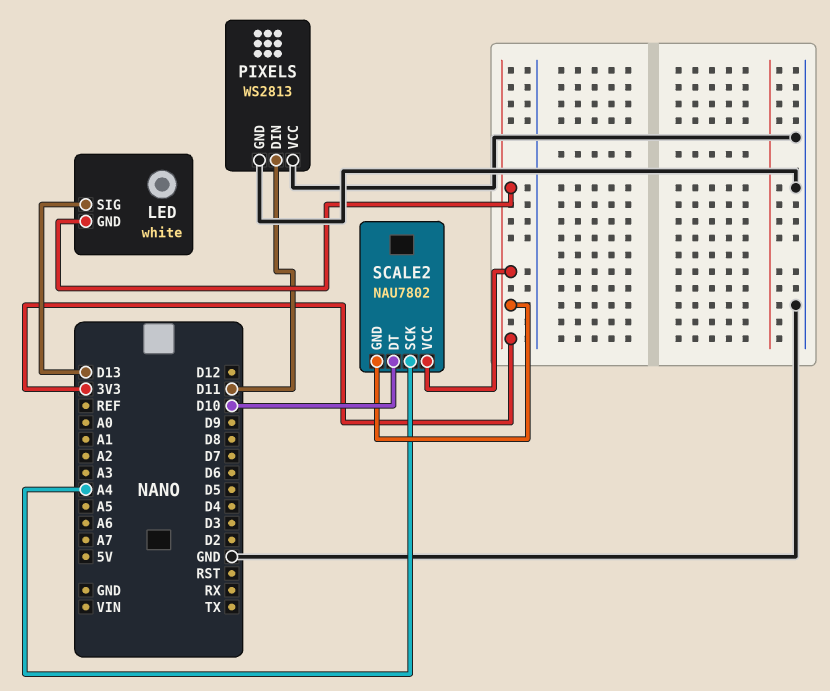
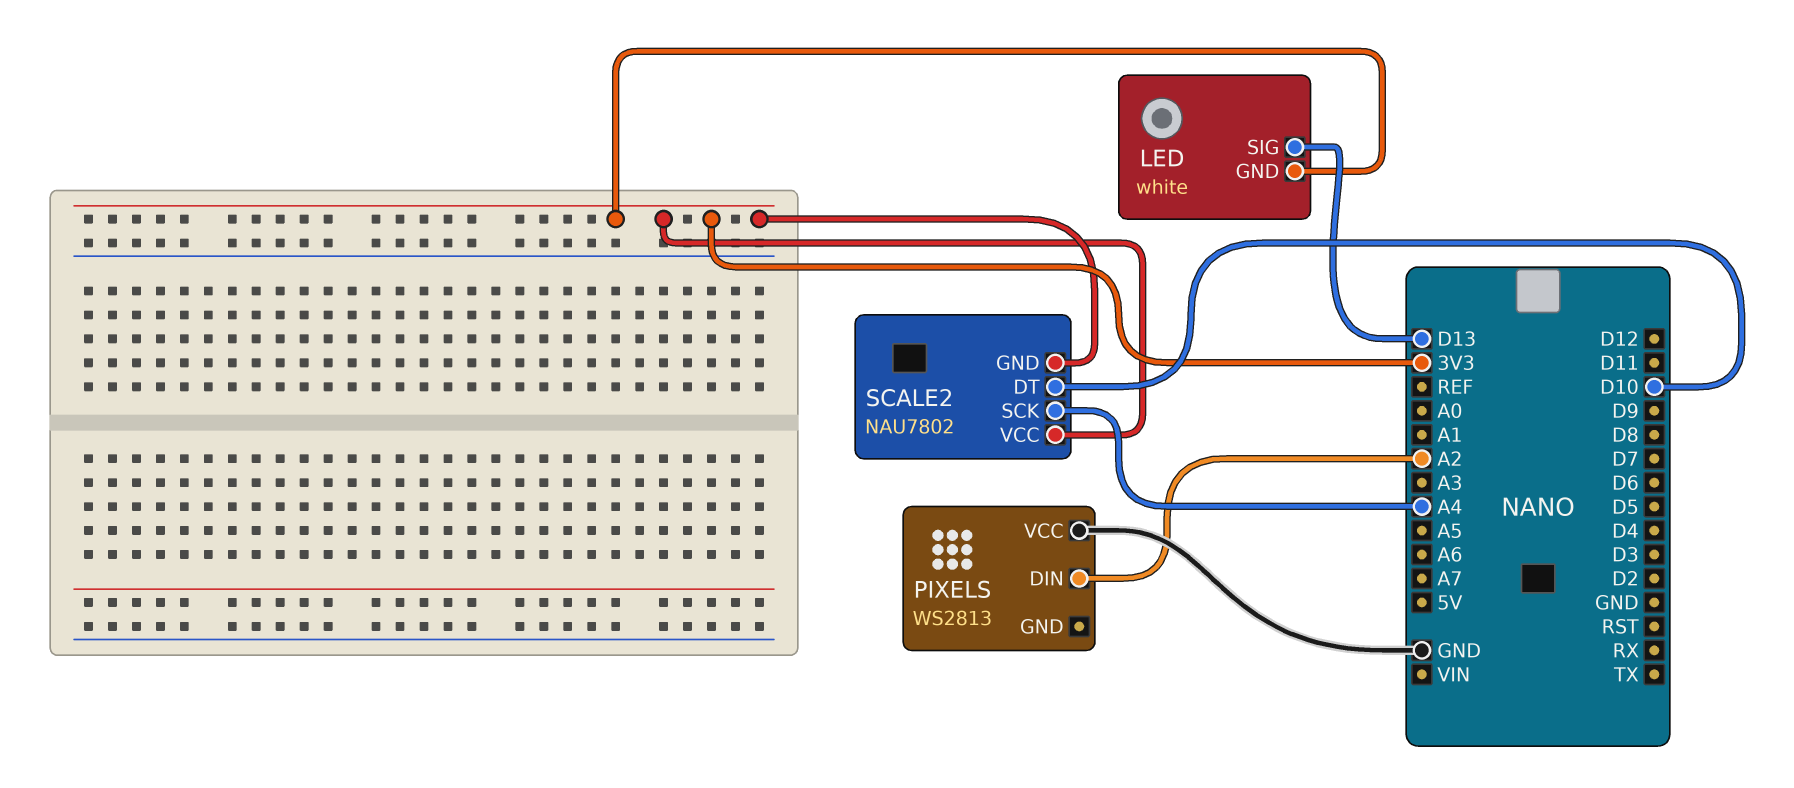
PIXELS pin DIN: D11 -> A2
PIXELS pin GND: GND -> none

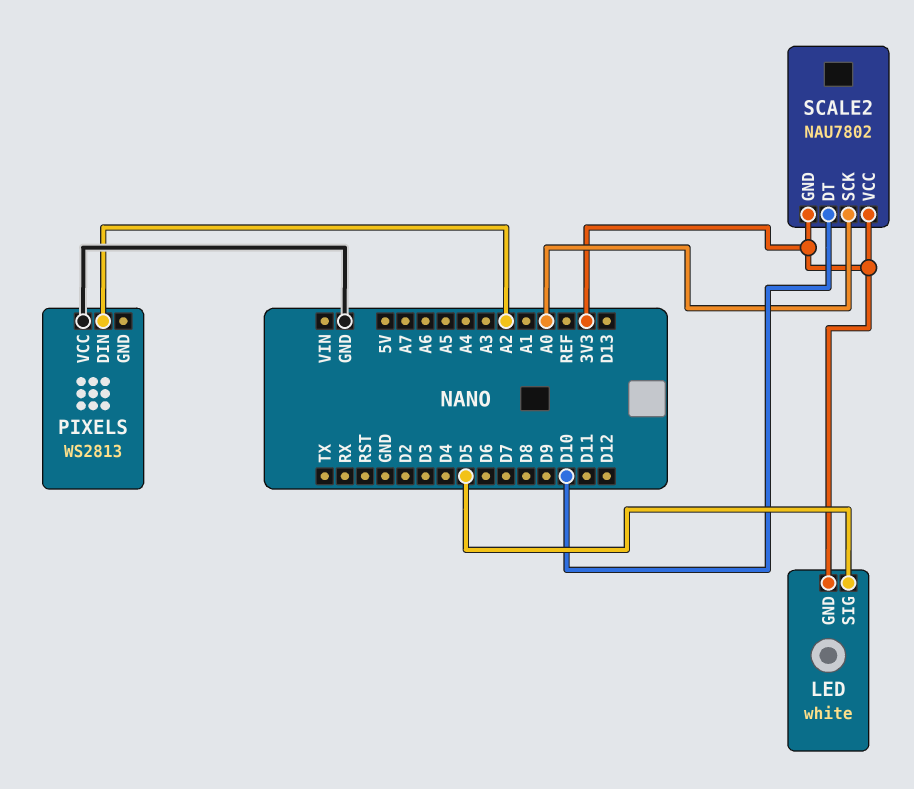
LED pin SIG: D13 -> D5
SCALE2 pin SCK: A4 -> A0

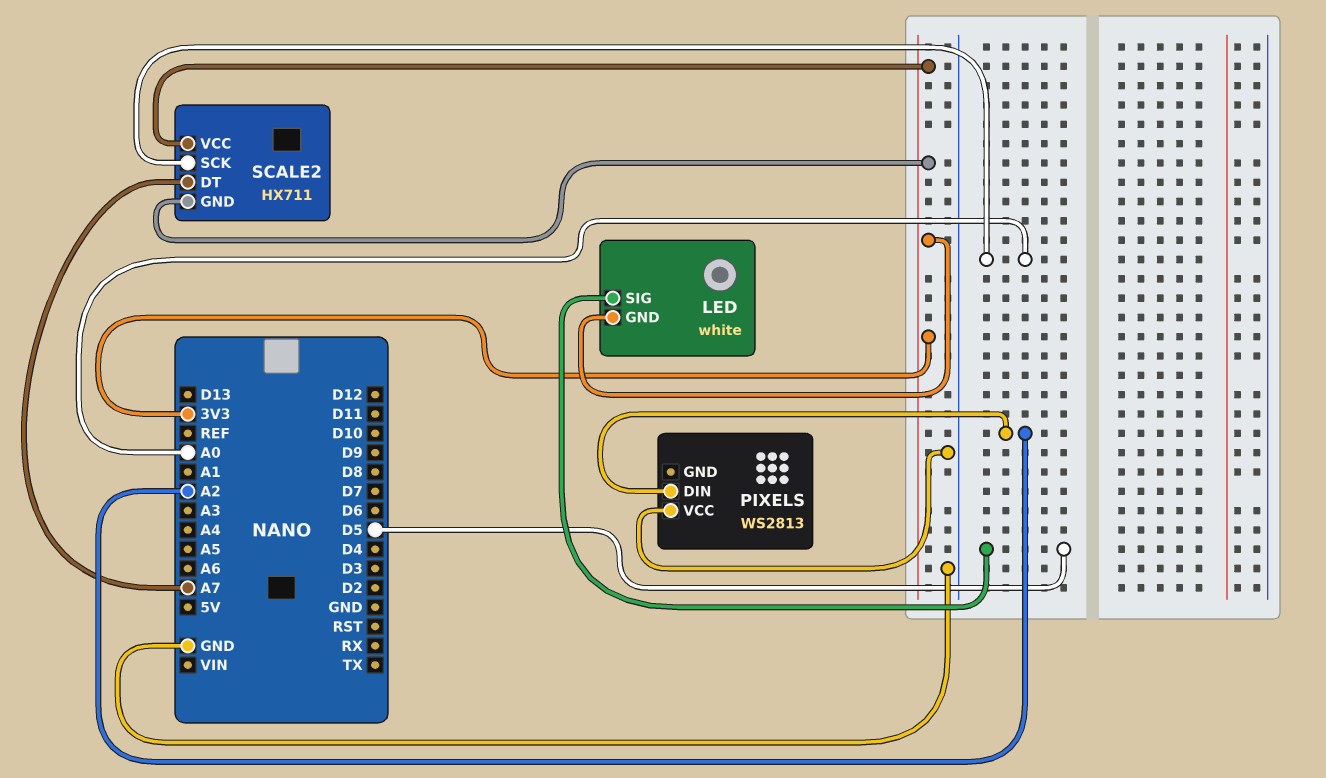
SCALE2: NAU7802 -> HX711
SCALE2 pin DT: D10 -> A7

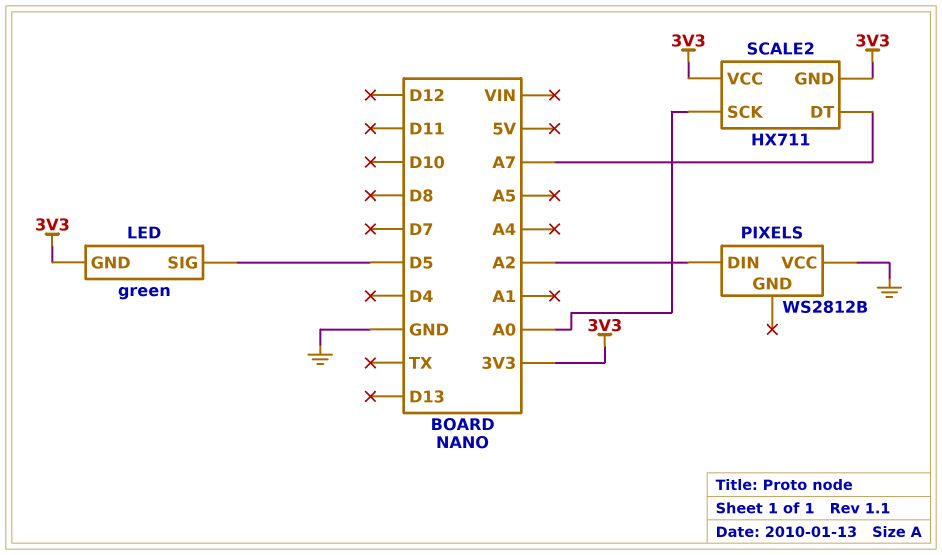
LED: white -> green
PIXELS: WS2813 -> WS2812B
= = =
- _What to do_: Reproduce, exactly and with no pictures, the lines from the line containing "SCALE2: NAU7802 -> HX711" through the closing line of the data above, keeping both ends.

- _Output for this exercise_:
SCALE2: NAU7802 -> HX711
SCALE2 pin DT: D10 -> A7

LED: white -> green
PIXELS: WS2813 -> WS2812B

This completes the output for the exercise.